== Data provided ==

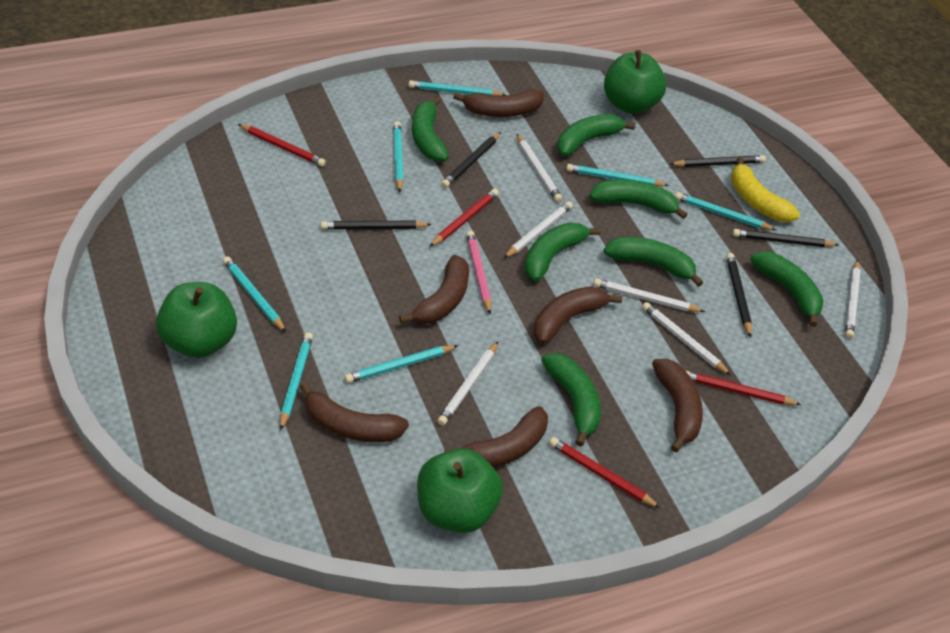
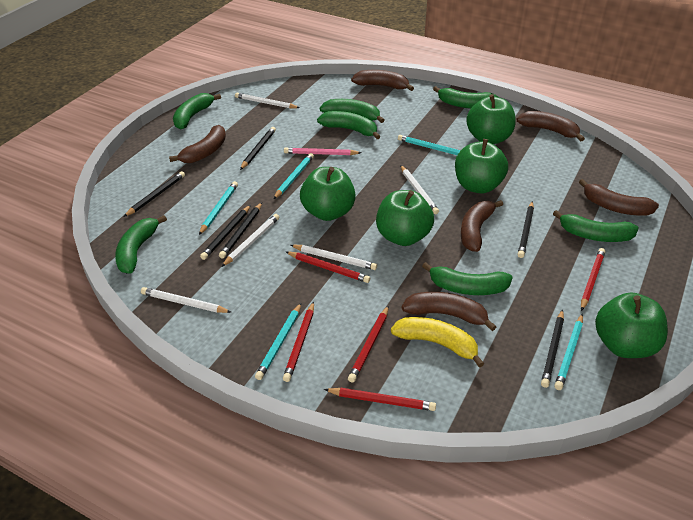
black pencil: 5 -> 6
green apple: 3 -> 5
red pencil: 4 -> 5
turquoise pencil: 7 -> 5
white pencil: 6 -> 5

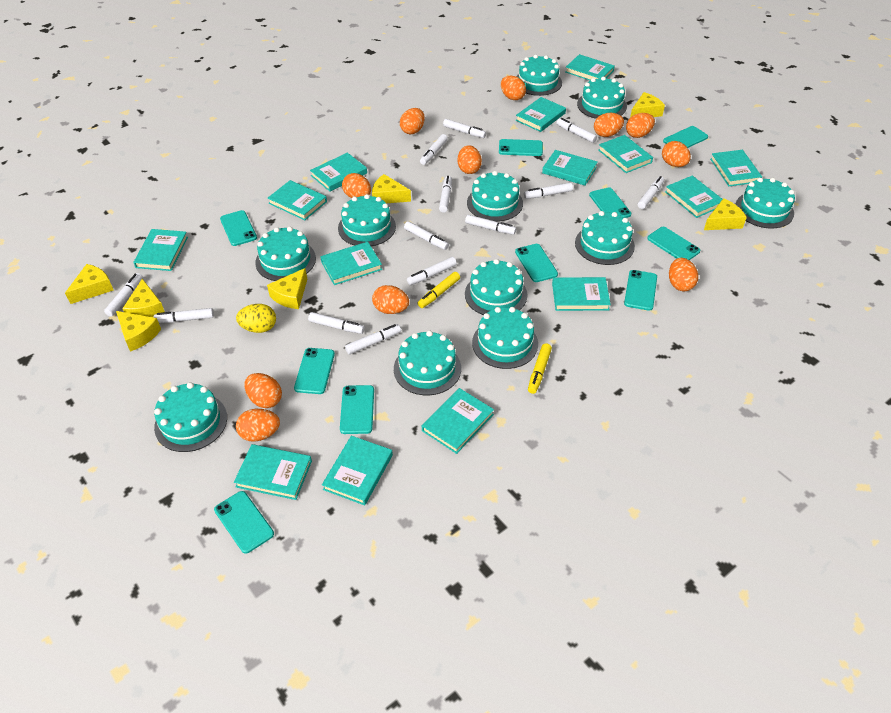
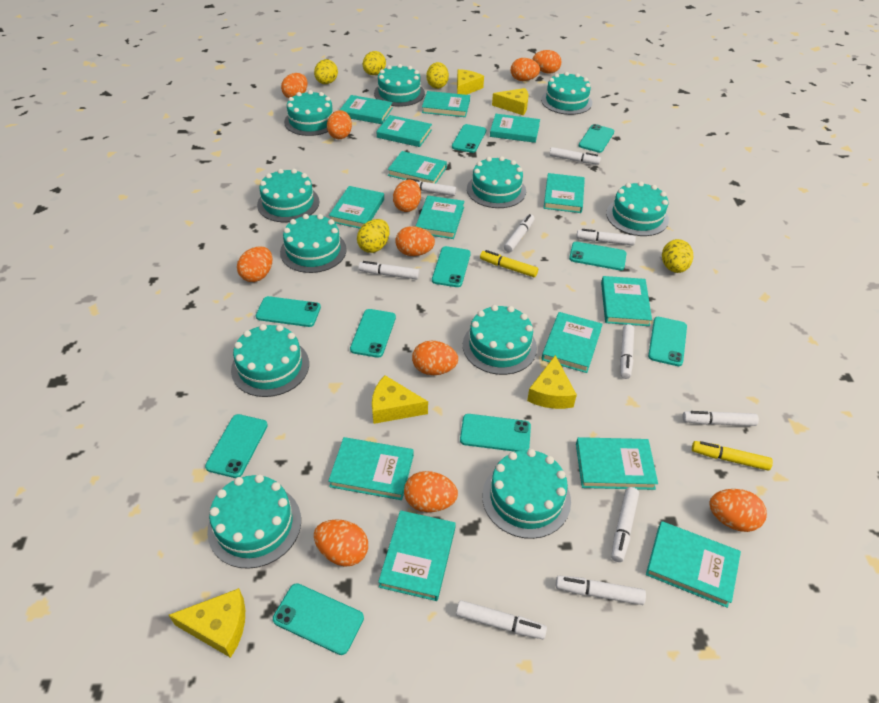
white marker: 13 -> 10
yellow cheese: 7 -> 5
yellow egg: 1 -> 5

== Exercise prompt ==
What is needed is an exact repeat of every entry above, with the pictures left out.

== Finished exercise ==
black pencil: 5 -> 6
green apple: 3 -> 5
red pencil: 4 -> 5
turquoise pencil: 7 -> 5
white pencil: 6 -> 5

white marker: 13 -> 10
yellow cheese: 7 -> 5
yellow egg: 1 -> 5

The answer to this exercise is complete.